Write out again only the lines running from the one that contains "BUTTON1 pin SIG: A5 -> A3" to the end of the records below, including both the first and the last.

====

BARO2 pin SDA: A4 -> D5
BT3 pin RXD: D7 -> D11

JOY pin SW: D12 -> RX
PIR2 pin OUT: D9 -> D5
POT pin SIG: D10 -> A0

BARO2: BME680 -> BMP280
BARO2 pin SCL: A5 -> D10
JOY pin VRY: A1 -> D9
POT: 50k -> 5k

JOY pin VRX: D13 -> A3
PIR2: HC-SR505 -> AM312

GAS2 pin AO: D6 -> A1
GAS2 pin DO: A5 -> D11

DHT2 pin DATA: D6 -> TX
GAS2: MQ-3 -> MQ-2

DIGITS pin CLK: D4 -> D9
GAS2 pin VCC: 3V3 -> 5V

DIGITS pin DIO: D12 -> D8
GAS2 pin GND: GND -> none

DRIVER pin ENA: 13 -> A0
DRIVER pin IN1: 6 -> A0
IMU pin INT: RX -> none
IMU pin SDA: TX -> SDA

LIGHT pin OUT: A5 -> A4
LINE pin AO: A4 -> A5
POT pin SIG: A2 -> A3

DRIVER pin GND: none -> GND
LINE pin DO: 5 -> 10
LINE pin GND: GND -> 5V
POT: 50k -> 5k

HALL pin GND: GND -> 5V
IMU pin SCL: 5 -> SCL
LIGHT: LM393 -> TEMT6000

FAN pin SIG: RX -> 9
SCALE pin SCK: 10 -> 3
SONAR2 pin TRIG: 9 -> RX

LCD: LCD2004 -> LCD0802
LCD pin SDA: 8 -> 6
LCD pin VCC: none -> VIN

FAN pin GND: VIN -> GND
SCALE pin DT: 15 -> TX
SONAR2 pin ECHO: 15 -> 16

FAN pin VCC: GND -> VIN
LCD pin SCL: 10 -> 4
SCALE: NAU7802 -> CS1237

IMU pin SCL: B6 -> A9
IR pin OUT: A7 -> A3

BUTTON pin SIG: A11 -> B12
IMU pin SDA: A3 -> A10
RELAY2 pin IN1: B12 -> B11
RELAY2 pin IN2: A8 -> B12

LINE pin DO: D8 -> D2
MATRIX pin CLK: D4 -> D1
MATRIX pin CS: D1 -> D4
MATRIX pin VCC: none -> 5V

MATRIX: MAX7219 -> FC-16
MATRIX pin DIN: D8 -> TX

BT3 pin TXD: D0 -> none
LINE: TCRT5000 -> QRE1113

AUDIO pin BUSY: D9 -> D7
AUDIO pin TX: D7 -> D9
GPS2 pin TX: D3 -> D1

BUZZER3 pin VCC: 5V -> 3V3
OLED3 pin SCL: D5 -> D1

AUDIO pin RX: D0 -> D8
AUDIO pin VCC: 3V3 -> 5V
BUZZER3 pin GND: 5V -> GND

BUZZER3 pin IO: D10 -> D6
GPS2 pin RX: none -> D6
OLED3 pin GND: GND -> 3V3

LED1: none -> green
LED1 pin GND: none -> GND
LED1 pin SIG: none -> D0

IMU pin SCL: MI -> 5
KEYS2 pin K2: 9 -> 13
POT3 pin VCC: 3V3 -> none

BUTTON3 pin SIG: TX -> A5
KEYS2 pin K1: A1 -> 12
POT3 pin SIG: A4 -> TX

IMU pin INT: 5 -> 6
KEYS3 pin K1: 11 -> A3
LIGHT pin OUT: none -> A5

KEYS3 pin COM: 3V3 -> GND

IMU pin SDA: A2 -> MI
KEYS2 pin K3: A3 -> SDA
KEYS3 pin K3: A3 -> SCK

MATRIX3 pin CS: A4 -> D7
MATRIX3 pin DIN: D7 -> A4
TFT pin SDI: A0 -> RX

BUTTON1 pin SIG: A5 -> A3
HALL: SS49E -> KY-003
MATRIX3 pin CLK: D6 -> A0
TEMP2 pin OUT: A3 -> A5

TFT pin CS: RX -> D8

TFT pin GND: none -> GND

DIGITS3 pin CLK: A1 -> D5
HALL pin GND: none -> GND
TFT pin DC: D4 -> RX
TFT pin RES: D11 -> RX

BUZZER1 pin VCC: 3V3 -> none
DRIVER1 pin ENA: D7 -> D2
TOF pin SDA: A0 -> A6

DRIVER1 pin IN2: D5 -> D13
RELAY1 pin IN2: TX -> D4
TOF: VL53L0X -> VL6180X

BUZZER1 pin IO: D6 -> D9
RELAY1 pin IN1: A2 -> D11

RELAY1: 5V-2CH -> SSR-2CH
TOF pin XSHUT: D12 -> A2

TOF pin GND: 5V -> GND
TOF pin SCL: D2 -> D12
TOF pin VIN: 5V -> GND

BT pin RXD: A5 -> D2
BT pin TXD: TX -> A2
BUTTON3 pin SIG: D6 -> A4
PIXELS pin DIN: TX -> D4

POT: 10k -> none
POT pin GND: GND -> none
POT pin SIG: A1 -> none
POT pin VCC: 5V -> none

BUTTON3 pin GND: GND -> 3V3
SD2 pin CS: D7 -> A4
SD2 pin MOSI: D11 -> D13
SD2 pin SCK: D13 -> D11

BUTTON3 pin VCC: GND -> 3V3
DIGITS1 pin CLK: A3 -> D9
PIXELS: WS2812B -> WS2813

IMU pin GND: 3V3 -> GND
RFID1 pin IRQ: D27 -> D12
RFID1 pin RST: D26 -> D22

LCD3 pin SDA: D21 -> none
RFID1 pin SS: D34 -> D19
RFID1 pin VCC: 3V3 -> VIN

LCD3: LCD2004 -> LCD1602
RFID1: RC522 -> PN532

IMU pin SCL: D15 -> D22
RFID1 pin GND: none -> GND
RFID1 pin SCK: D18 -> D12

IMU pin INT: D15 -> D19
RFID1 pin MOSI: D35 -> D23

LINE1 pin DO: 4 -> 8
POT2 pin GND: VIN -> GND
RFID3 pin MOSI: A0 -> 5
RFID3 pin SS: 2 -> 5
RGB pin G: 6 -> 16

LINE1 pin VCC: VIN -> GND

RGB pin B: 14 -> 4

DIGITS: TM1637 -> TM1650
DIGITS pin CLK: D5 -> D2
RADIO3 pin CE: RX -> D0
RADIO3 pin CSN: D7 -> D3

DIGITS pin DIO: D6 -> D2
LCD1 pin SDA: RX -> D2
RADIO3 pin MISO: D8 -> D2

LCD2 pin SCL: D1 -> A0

====

| Task result |
BUTTON1 pin SIG: A5 -> A3
HALL: SS49E -> KY-003
MATRIX3 pin CLK: D6 -> A0
TEMP2 pin OUT: A3 -> A5

TFT pin CS: RX -> D8

TFT pin GND: none -> GND

DIGITS3 pin CLK: A1 -> D5
HALL pin GND: none -> GND
TFT pin DC: D4 -> RX
TFT pin RES: D11 -> RX

BUZZER1 pin VCC: 3V3 -> none
DRIVER1 pin ENA: D7 -> D2
TOF pin SDA: A0 -> A6

DRIVER1 pin IN2: D5 -> D13
RELAY1 pin IN2: TX -> D4
TOF: VL53L0X -> VL6180X

BUZZER1 pin IO: D6 -> D9
RELAY1 pin IN1: A2 -> D11

RELAY1: 5V-2CH -> SSR-2CH
TOF pin XSHUT: D12 -> A2

TOF pin GND: 5V -> GND
TOF pin SCL: D2 -> D12
TOF pin VIN: 5V -> GND

BT pin RXD: A5 -> D2
BT pin TXD: TX -> A2
BUTTON3 pin SIG: D6 -> A4
PIXELS pin DIN: TX -> D4

POT: 10k -> none
POT pin GND: GND -> none
POT pin SIG: A1 -> none
POT pin VCC: 5V -> none

BUTTON3 pin GND: GND -> 3V3
SD2 pin CS: D7 -> A4
SD2 pin MOSI: D11 -> D13
SD2 pin SCK: D13 -> D11

BUTTON3 pin VCC: GND -> 3V3
DIGITS1 pin CLK: A3 -> D9
PIXELS: WS2812B -> WS2813

IMU pin GND: 3V3 -> GND
RFID1 pin IRQ: D27 -> D12
RFID1 pin RST: D26 -> D22

LCD3 pin SDA: D21 -> none
RFID1 pin SS: D34 -> D19
RFID1 pin VCC: 3V3 -> VIN

LCD3: LCD2004 -> LCD1602
RFID1: RC522 -> PN532

IMU pin SCL: D15 -> D22
RFID1 pin GND: none -> GND
RFID1 pin SCK: D18 -> D12

IMU pin INT: D15 -> D19
RFID1 pin MOSI: D35 -> D23

LINE1 pin DO: 4 -> 8
POT2 pin GND: VIN -> GND
RFID3 pin MOSI: A0 -> 5
RFID3 pin SS: 2 -> 5
RGB pin G: 6 -> 16

LINE1 pin VCC: VIN -> GND

RGB pin B: 14 -> 4

DIGITS: TM1637 -> TM1650
DIGITS pin CLK: D5 -> D2
RADIO3 pin CE: RX -> D0
RADIO3 pin CSN: D7 -> D3

DIGITS pin DIO: D6 -> D2
LCD1 pin SDA: RX -> D2
RADIO3 pin MISO: D8 -> D2

LCD2 pin SCL: D1 -> A0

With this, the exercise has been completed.